╔══

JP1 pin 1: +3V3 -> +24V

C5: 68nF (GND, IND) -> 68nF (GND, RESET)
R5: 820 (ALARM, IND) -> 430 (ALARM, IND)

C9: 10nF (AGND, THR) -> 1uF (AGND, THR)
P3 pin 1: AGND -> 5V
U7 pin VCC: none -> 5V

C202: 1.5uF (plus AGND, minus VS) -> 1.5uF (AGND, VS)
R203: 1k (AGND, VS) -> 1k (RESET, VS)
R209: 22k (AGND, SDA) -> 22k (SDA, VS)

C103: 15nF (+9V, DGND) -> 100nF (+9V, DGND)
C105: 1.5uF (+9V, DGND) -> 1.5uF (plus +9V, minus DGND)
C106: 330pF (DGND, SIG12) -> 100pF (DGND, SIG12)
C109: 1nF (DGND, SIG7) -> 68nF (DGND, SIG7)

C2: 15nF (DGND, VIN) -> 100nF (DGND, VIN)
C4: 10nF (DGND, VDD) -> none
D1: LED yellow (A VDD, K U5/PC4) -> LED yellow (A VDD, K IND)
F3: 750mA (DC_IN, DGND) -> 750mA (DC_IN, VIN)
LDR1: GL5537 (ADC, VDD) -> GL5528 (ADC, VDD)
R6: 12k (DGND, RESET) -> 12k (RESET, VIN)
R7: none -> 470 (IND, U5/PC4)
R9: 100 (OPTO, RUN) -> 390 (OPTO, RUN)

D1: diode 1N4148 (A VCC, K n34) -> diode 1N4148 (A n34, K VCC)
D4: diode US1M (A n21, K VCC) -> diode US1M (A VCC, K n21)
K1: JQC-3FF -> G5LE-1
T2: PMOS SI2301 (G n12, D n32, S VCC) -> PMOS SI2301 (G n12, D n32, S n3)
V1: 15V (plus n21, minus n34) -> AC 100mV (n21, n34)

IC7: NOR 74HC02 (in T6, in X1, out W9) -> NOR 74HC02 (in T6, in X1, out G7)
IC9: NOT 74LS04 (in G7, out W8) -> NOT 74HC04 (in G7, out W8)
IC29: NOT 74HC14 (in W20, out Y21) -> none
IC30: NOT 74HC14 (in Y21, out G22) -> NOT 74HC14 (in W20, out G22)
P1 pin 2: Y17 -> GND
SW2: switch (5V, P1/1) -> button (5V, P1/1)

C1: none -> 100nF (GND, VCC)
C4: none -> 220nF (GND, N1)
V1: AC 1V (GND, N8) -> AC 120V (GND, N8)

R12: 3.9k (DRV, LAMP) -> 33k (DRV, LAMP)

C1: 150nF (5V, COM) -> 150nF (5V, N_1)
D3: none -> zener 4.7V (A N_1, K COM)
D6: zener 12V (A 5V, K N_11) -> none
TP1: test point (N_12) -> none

╚══

Task - The reply should hold only the lines of the listing above starting at the line containing "F3: 750mA (DC_IN, DGND) -> 750mA (DC_IN, VIN)" and ending at the line containing "C1: none -> 100nF (GND, VCC)", exactly as written.

The answer -
F3: 750mA (DC_IN, DGND) -> 750mA (DC_IN, VIN)
LDR1: GL5537 (ADC, VDD) -> GL5528 (ADC, VDD)
R6: 12k (DGND, RESET) -> 12k (RESET, VIN)
R7: none -> 470 (IND, U5/PC4)
R9: 100 (OPTO, RUN) -> 390 (OPTO, RUN)

D1: diode 1N4148 (A VCC, K n34) -> diode 1N4148 (A n34, K VCC)
D4: diode US1M (A n21, K VCC) -> diode US1M (A VCC, K n21)
K1: JQC-3FF -> G5LE-1
T2: PMOS SI2301 (G n12, D n32, S VCC) -> PMOS SI2301 (G n12, D n32, S n3)
V1: 15V (plus n21, minus n34) -> AC 100mV (n21, n34)

IC7: NOR 74HC02 (in T6, in X1, out W9) -> NOR 74HC02 (in T6, in X1, out G7)
IC9: NOT 74LS04 (in G7, out W8) -> NOT 74HC04 (in G7, out W8)
IC29: NOT 74HC14 (in W20, out Y21) -> none
IC30: NOT 74HC14 (in Y21, out G22) -> NOT 74HC14 (in W20, out G22)
P1 pin 2: Y17 -> GND
SW2: switch (5V, P1/1) -> button (5V, P1/1)

C1: none -> 100nF (GND, VCC)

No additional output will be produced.